■ **Activity**:
Go over the records and count each line that has the string "none". Give the number and nothing else.

Segment Start: Excerpted records

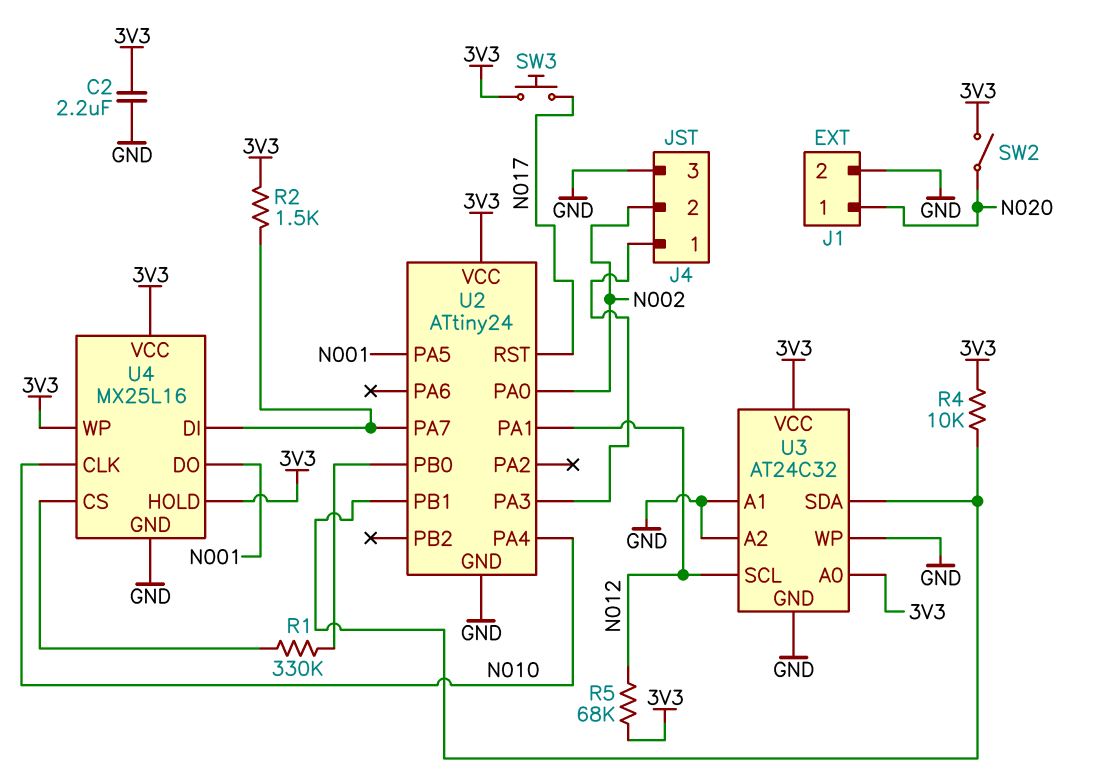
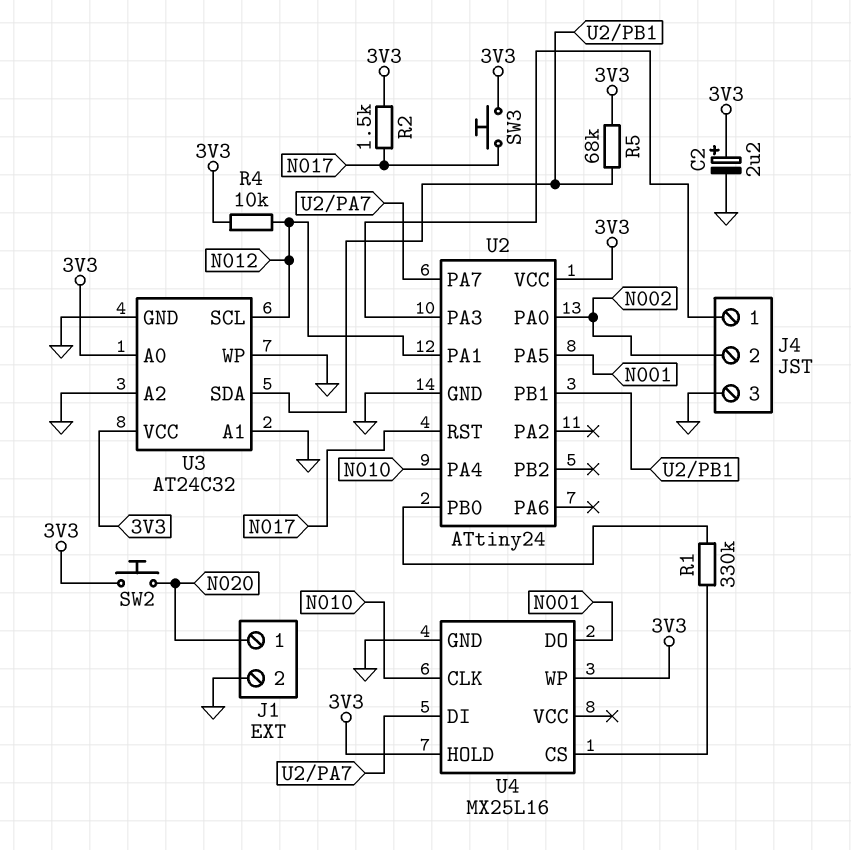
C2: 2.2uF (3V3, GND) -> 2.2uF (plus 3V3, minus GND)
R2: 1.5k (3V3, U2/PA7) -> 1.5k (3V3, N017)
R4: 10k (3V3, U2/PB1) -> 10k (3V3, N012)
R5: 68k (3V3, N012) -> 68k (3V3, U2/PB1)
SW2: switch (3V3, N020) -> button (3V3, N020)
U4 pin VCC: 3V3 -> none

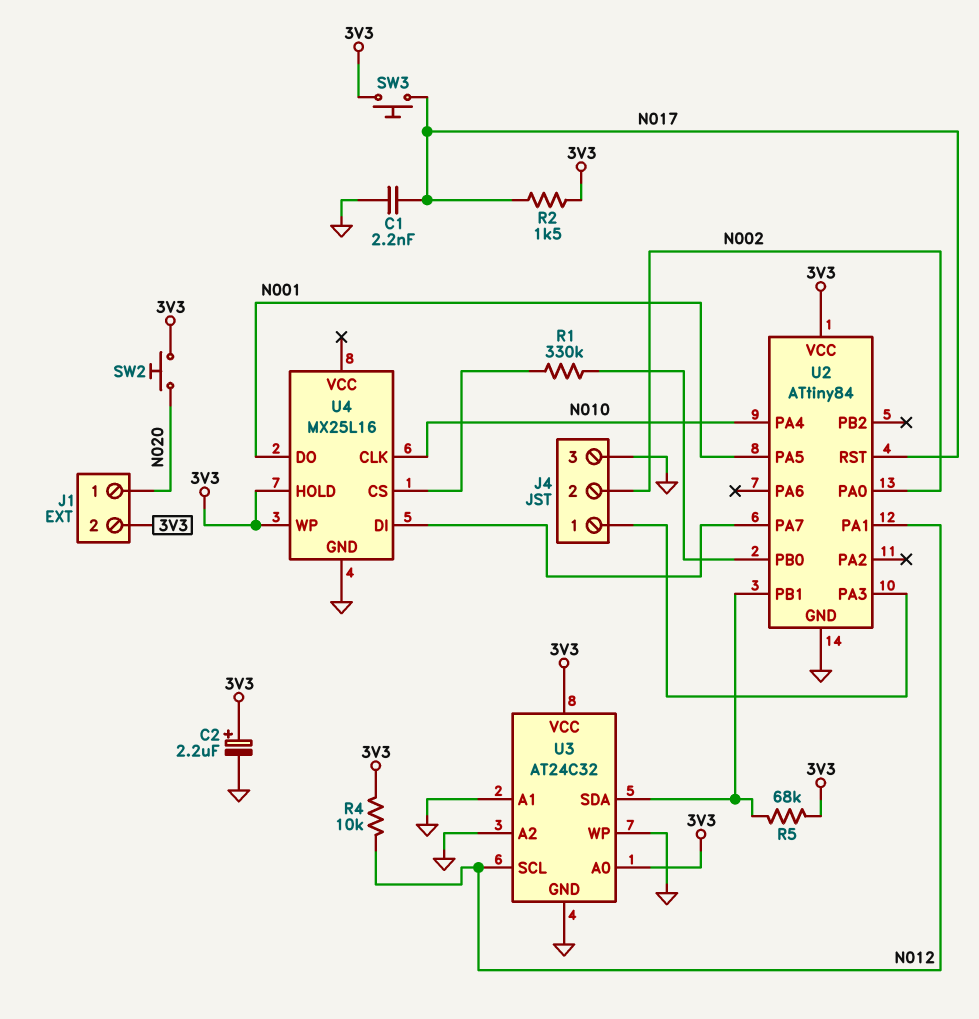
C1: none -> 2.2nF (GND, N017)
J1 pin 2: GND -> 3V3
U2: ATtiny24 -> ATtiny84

Segment End: Excerpted records

■ **Written answer**:
2